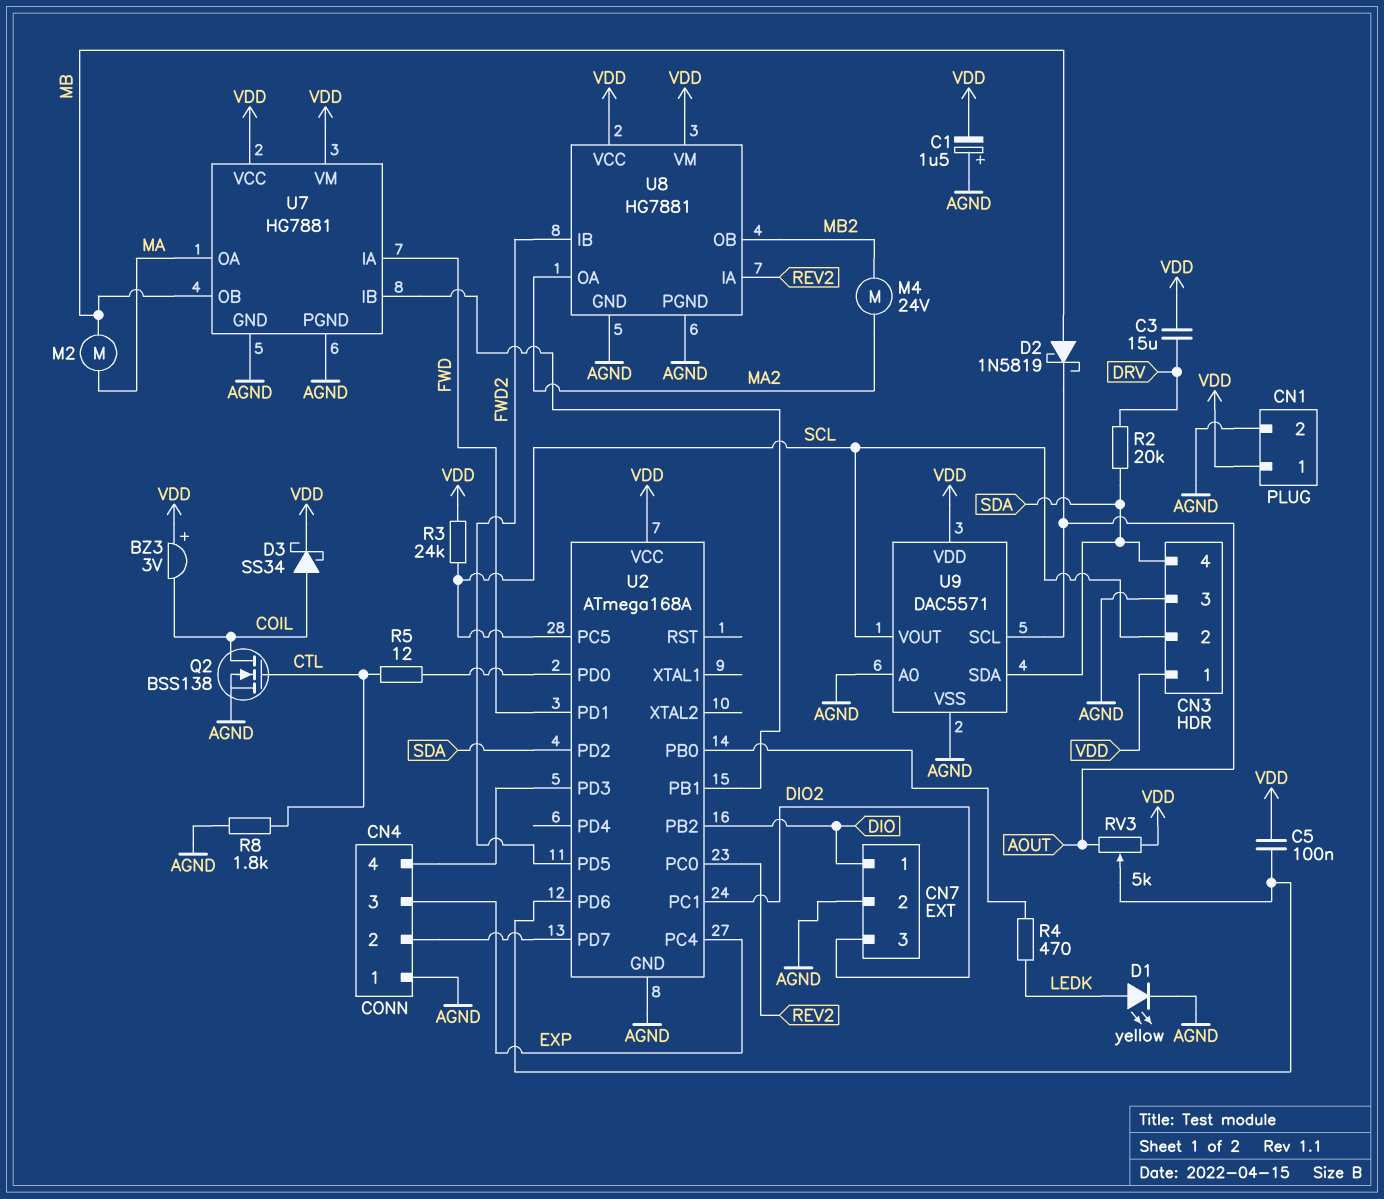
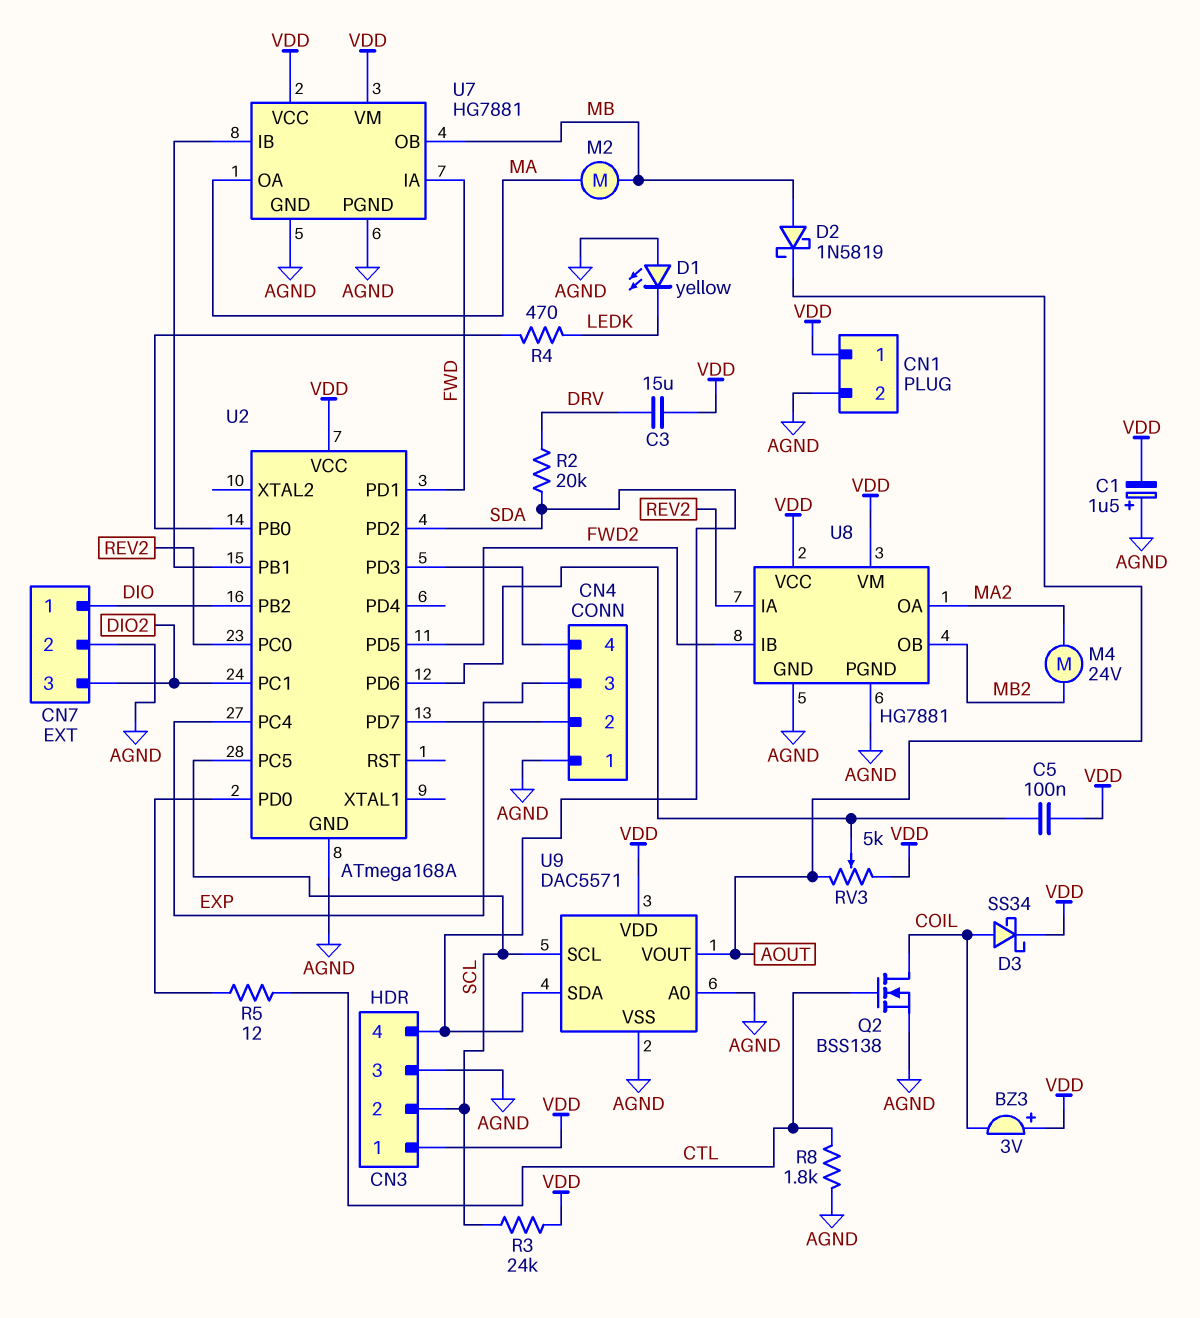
D1: LED yellow (A LEDK, K AGND) -> LED yellow (A AGND, K LEDK)
U9 pin SCL: AOUT -> SCL
U9 pin VOUT: SCL -> AOUT

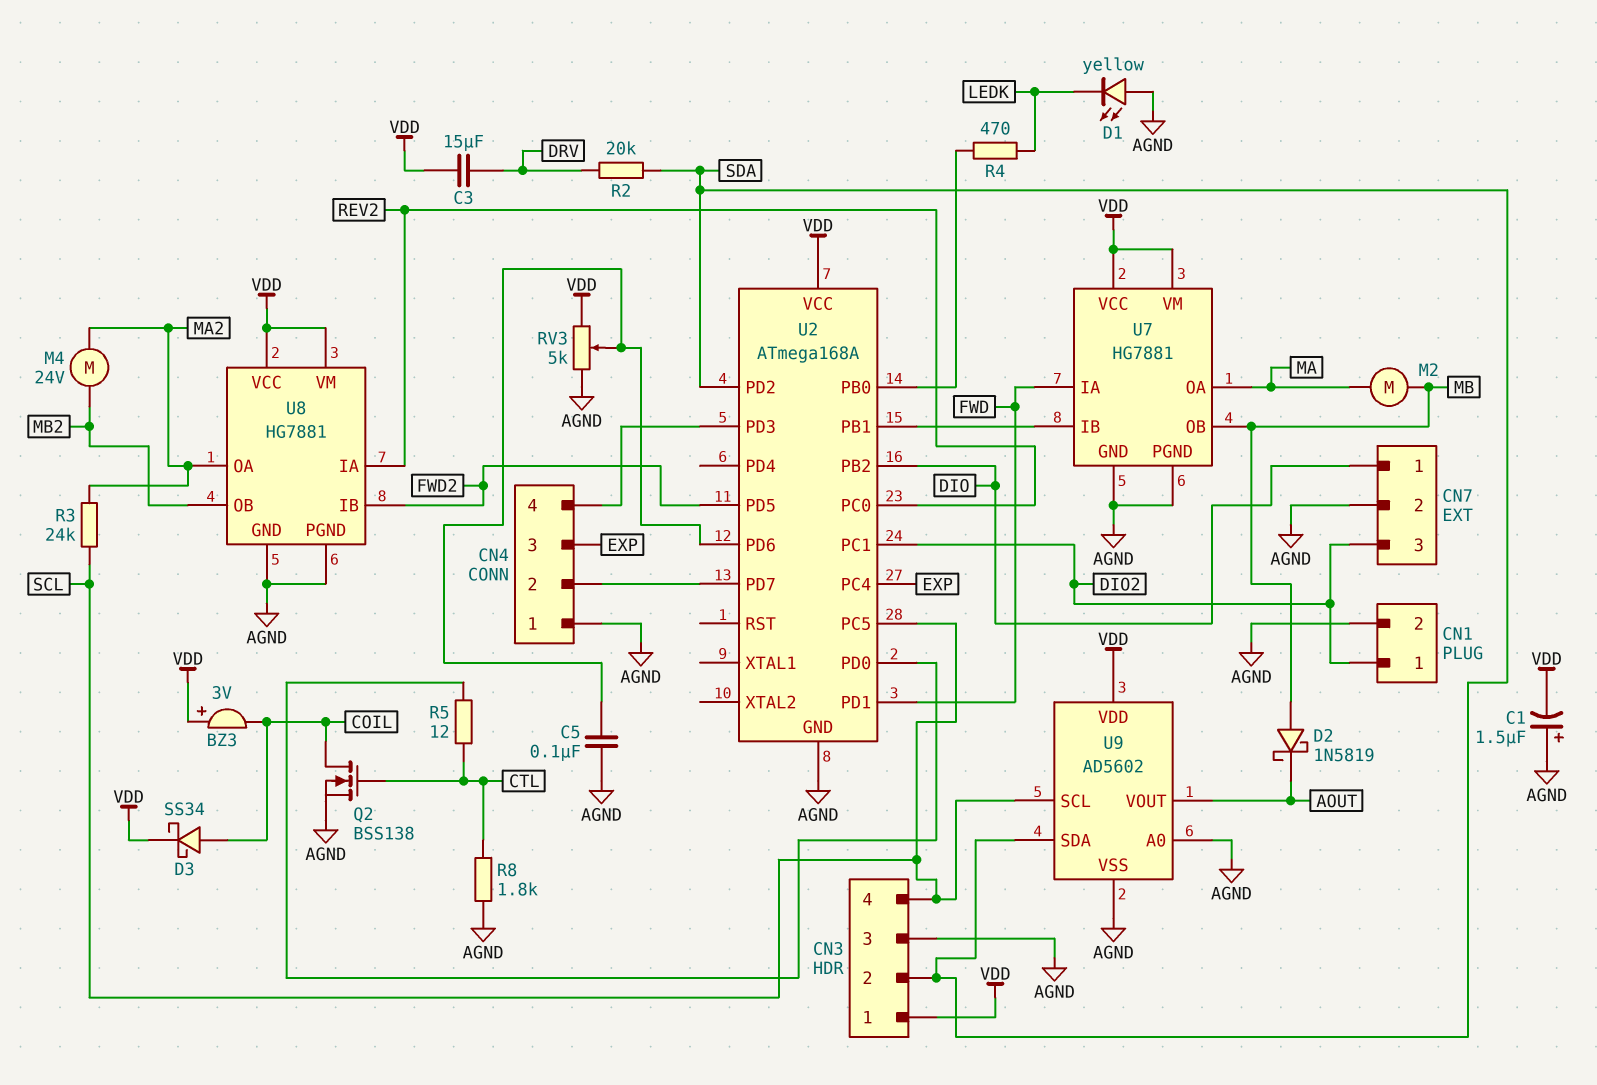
C5: 100nF (U2/PD6, VDD) -> 100nF (AGND, U2/PD6)
CN1 pin 1: VDD -> DIO2
CN3 pin 2: SCL -> SDA
CN3 pin 4: SDA -> SCL
R3: 24k (SCL, VDD) -> 24k (MA2, SCL)
RV3: 5k (AOUT, VDD, wiper U2/PD6) -> 5k (AGND, VDD, wiper U2/PD6)
U9: DAC5571 -> AD5602

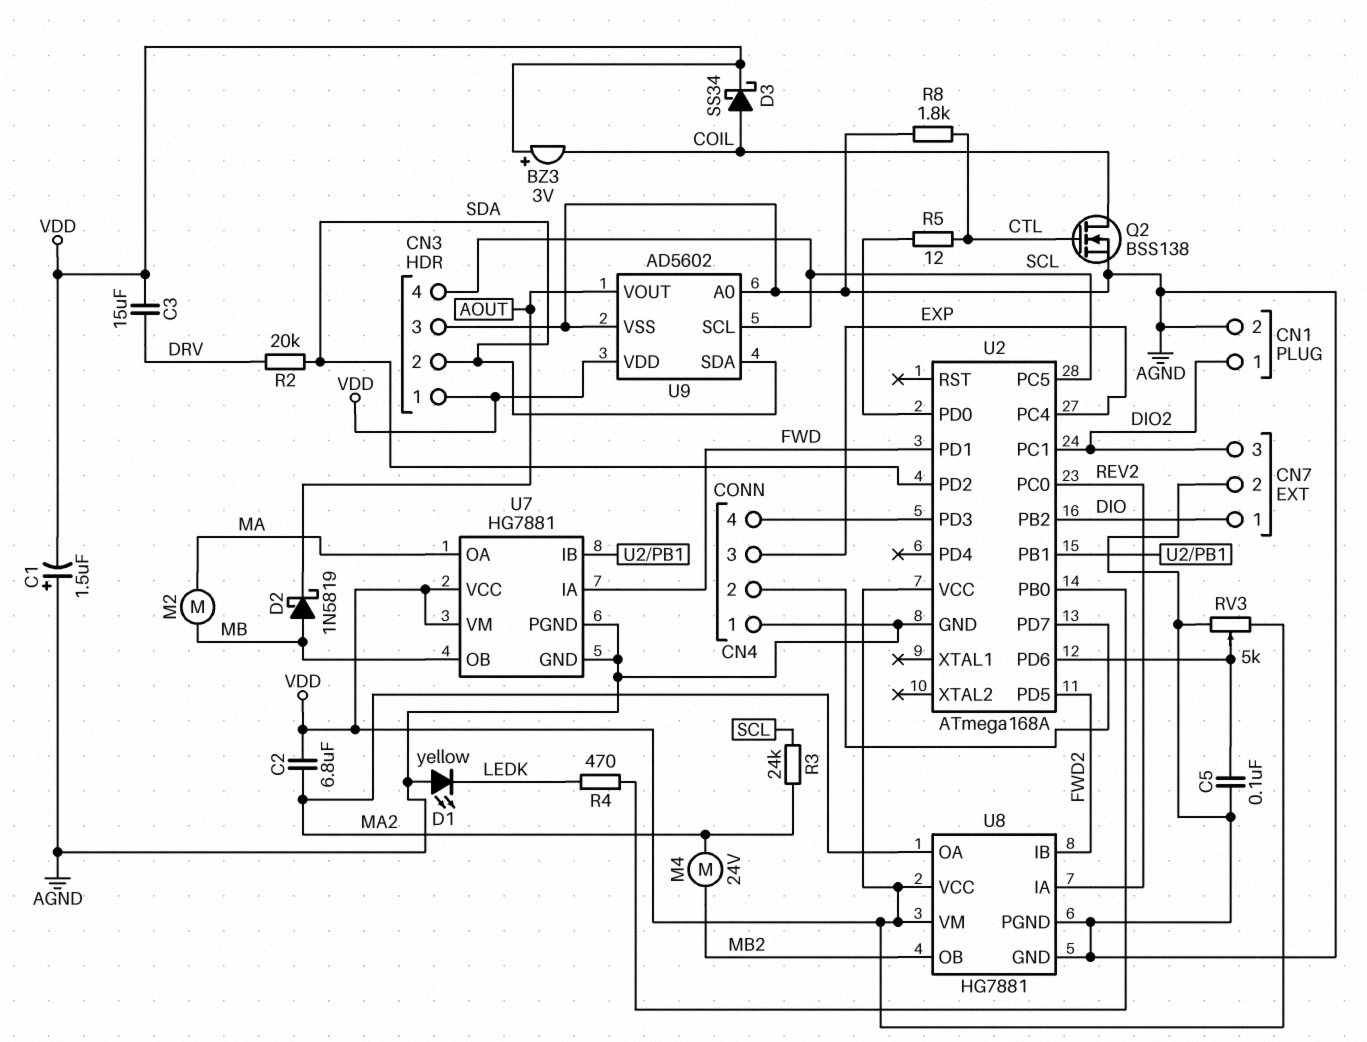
C2: none -> 6.8uF (MA2, VDD)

————————

> **Aim of the task**
Only lines that include "AOUT" belong in the answer; return them from the entries above.

> **Answer box**
U9 pin SCL: AOUT -> SCL
U9 pin VOUT: SCL -> AOUT
RV3: 5k (AOUT, VDD, wiper U2/PD6) -> 5k (AGND, VDD, wiper U2/PD6)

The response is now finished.